◆ **Aim of the task**
The tail of the records, from the line containing "ENC1 pin CLK: D15 -> D23" through the final line, should be printed exactly and on its own.
:: Exercise data ::
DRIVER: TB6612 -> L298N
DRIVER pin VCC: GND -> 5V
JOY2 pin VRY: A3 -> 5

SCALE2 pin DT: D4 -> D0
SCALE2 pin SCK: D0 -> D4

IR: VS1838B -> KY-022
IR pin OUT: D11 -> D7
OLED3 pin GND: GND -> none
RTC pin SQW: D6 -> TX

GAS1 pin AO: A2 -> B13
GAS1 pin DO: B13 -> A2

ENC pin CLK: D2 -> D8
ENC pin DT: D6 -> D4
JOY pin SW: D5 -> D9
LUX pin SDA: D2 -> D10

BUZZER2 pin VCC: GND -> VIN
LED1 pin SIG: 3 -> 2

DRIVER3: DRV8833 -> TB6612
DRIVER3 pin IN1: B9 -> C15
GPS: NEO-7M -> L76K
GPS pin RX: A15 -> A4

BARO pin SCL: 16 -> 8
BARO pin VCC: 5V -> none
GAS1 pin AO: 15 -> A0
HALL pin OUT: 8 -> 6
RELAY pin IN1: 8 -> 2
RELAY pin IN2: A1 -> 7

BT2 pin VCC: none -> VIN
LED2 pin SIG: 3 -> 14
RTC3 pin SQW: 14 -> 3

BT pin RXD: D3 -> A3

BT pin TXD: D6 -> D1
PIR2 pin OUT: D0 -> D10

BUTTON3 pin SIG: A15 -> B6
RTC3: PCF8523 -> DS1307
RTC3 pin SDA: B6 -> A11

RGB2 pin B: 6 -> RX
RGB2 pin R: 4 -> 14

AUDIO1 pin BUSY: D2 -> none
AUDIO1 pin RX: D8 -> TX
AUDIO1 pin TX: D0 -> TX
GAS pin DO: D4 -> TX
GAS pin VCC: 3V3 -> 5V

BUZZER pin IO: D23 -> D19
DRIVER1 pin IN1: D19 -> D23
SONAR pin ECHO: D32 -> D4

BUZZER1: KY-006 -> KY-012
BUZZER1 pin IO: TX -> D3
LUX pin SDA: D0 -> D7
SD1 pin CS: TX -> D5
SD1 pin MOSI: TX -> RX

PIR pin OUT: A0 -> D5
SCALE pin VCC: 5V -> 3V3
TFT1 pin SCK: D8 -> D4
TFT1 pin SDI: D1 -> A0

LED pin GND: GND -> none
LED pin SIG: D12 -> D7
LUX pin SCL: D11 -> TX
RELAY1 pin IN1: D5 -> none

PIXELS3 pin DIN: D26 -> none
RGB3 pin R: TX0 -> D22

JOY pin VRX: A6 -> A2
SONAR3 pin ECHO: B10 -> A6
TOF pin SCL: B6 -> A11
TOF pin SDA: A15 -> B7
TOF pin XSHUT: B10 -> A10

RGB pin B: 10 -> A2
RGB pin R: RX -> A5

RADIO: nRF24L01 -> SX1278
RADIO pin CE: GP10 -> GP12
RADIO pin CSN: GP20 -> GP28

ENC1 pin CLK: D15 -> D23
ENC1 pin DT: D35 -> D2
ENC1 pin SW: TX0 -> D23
:::
◆ **Response below**
ENC1 pin CLK: D15 -> D23
ENC1 pin DT: D35 -> D2
ENC1 pin SW: TX0 -> D23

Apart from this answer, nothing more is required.